Content starts
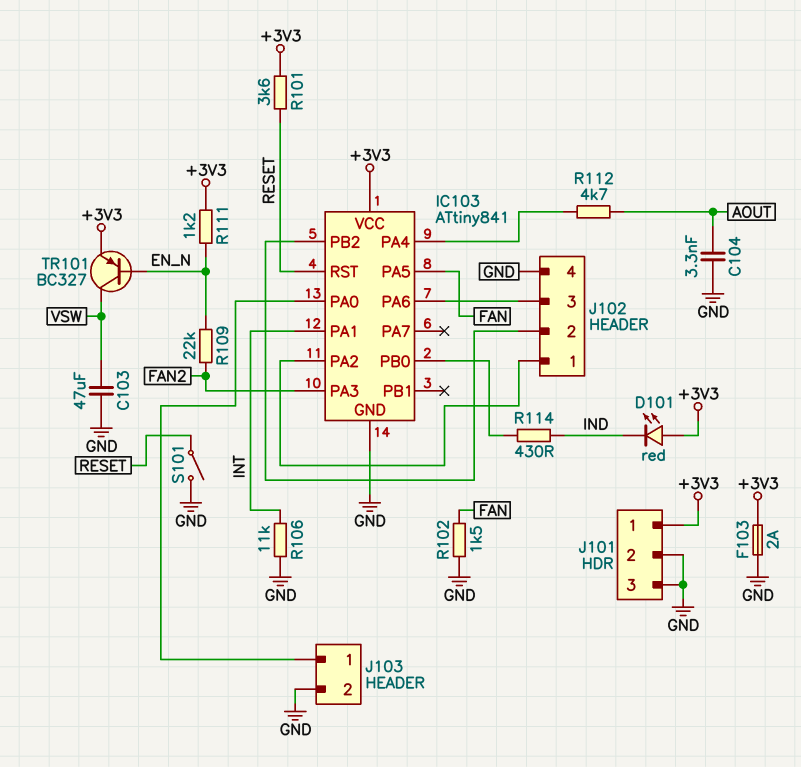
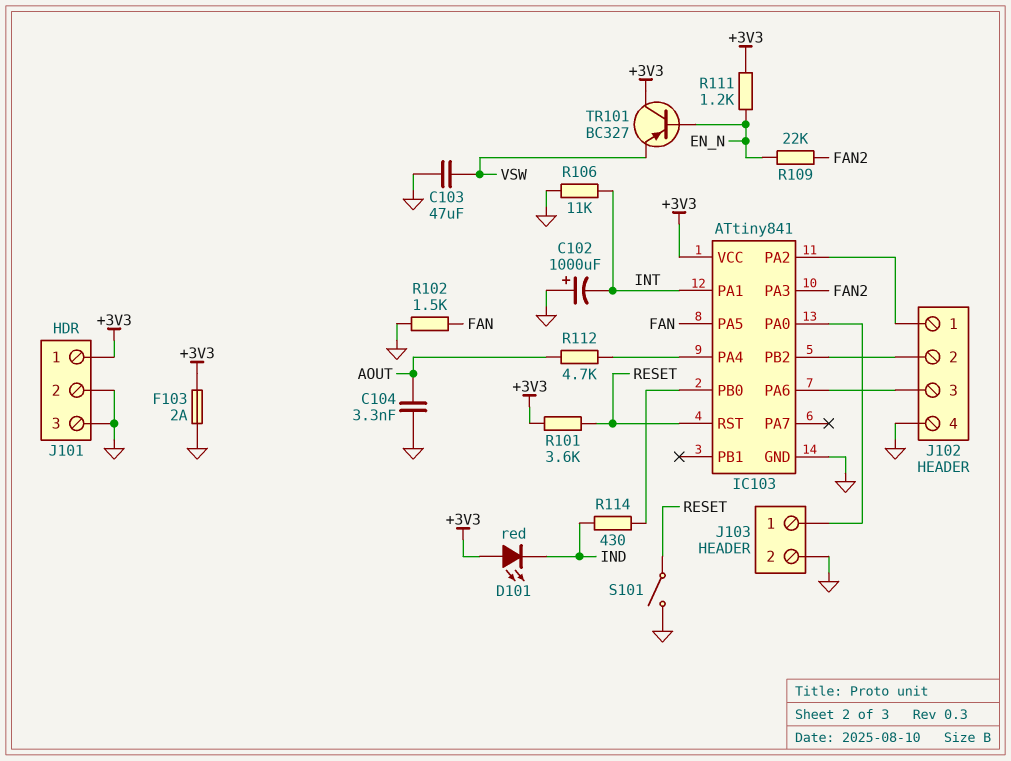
C102: none -> 1000uF (plus GND, minus INT)
TR101: PNP BC327 (B EN_N, C VSW, E +3V3) -> PNP BC327 (B EN_N, C +3V3, E VSW)

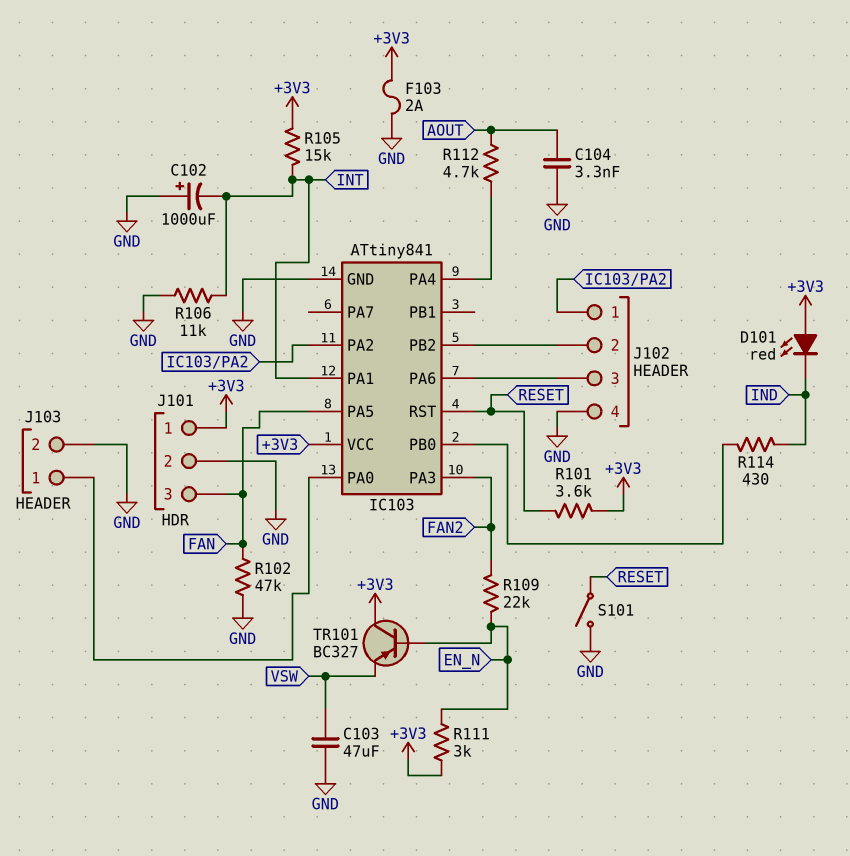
J101 pin 3: GND -> FAN
R102: 1.5k (FAN, GND) -> 47k (FAN, GND)
R105: none -> 15k (+3V3, INT)
R111: 1.2k (+3V3, EN_N) -> 3k (+3V3, EN_N)

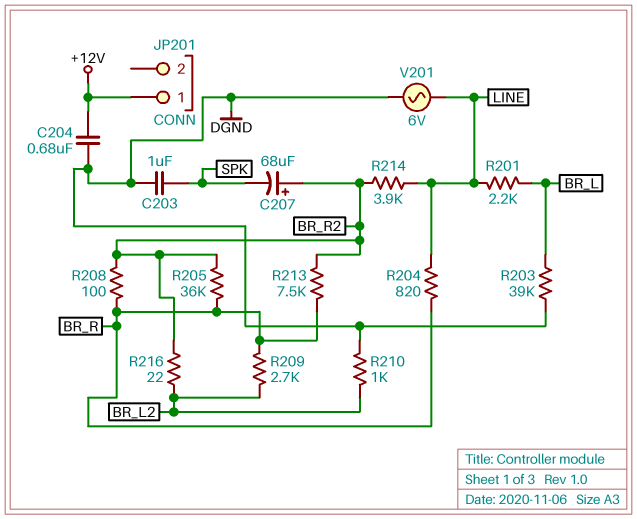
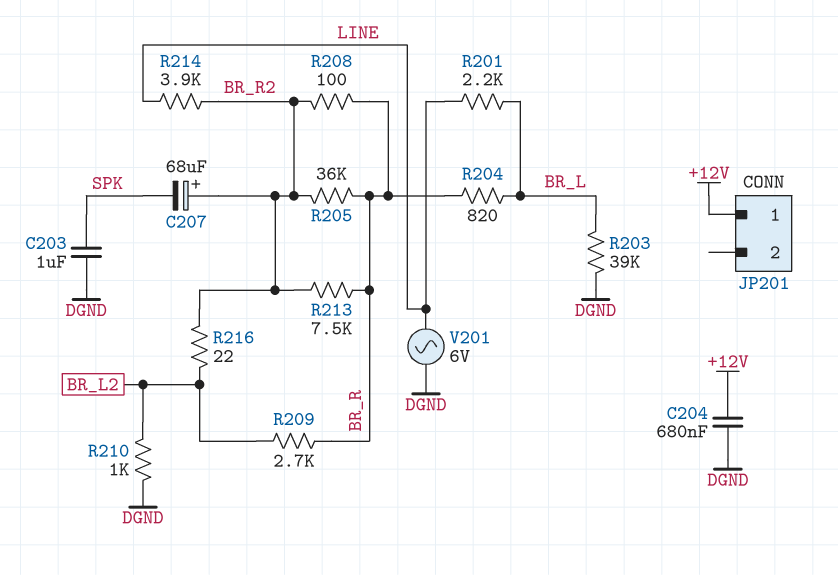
R204: 820 (BR_R, LINE) -> 820 (BR_L, BR_R)

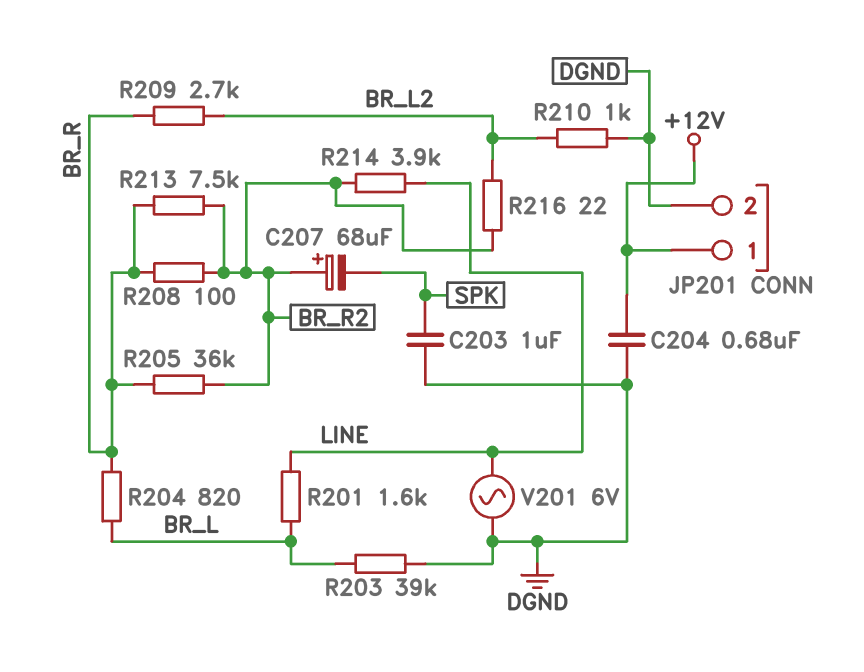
JP201 pin 2: none -> DGND
R201: 2.2k (BR_L, LINE) -> 1.6k (BR_L, LINE)

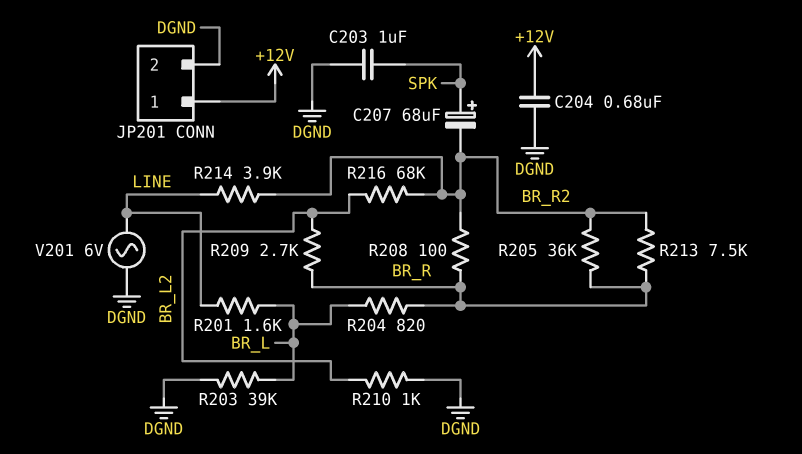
C207: 68uF (plus BR_R2, minus SPK) -> 68uF (plus SPK, minus BR_R2)
R216: 22 (BR_L2, BR_R2) -> 68k (BR_L2, BR_R2)

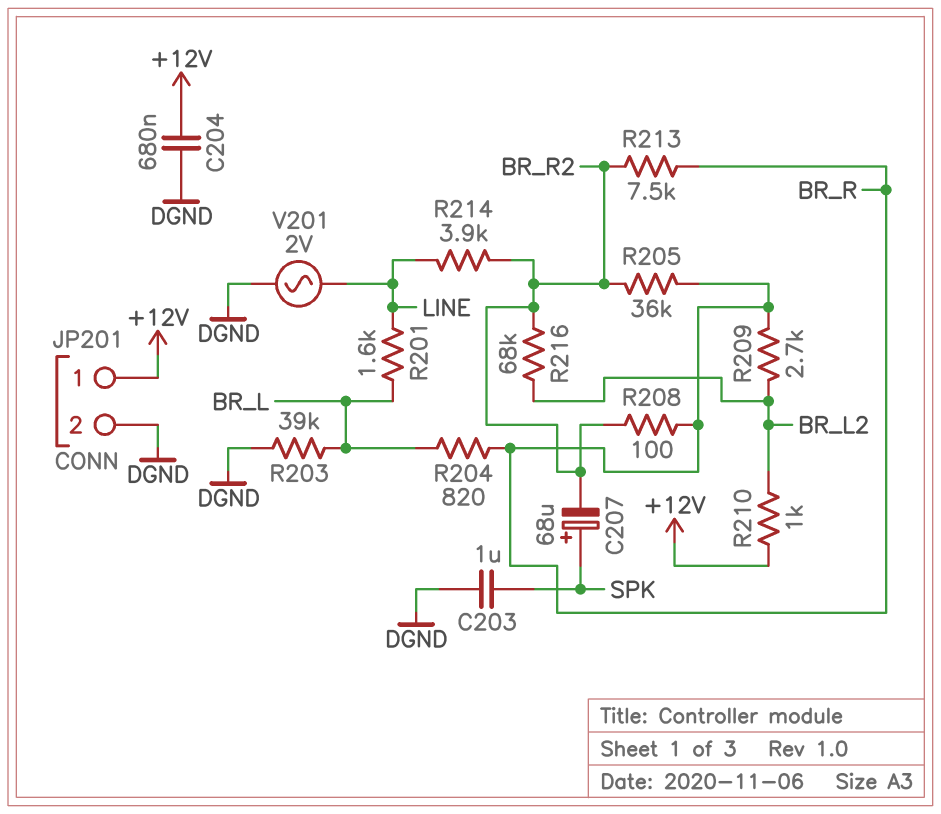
R210: 1k (BR_L2, DGND) -> 1k (+12V, BR_L2)
V201: AC 6V (DGND, LINE) -> AC 2V (DGND, LINE)

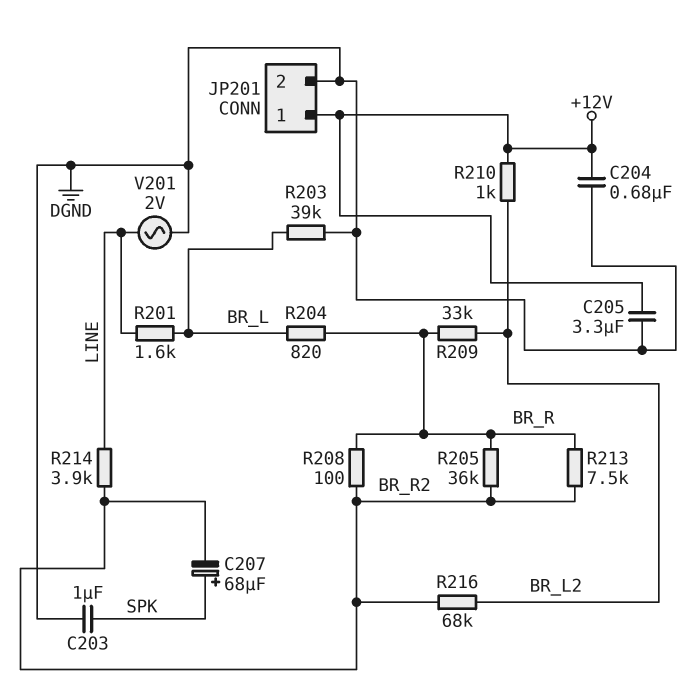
C205: none -> 3.3uF (+12V, DGND)
R209: 2.7k (BR_L2, BR_R) -> 33k (BR_L2, BR_R)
Content ends
Would you output each entry exactly and leave the pictures behind?

▶ _The answer_
C102: none -> 1000uF (plus GND, minus INT)
TR101: PNP BC327 (B EN_N, C VSW, E +3V3) -> PNP BC327 (B EN_N, C +3V3, E VSW)

J101 pin 3: GND -> FAN
R102: 1.5k (FAN, GND) -> 47k (FAN, GND)
R105: none -> 15k (+3V3, INT)
R111: 1.2k (+3V3, EN_N) -> 3k (+3V3, EN_N)

R204: 820 (BR_R, LINE) -> 820 (BR_L, BR_R)

JP201 pin 2: none -> DGND
R201: 2.2k (BR_L, LINE) -> 1.6k (BR_L, LINE)

C207: 68uF (plus BR_R2, minus SPK) -> 68uF (plus SPK, minus BR_R2)
R216: 22 (BR_L2, BR_R2) -> 68k (BR_L2, BR_R2)

R210: 1k (BR_L2, DGND) -> 1k (+12V, BR_L2)
V201: AC 6V (DGND, LINE) -> AC 2V (DGND, LINE)

C205: none -> 3.3uF (+12V, DGND)
R209: 2.7k (BR_L2, BR_R) -> 33k (BR_L2, BR_R)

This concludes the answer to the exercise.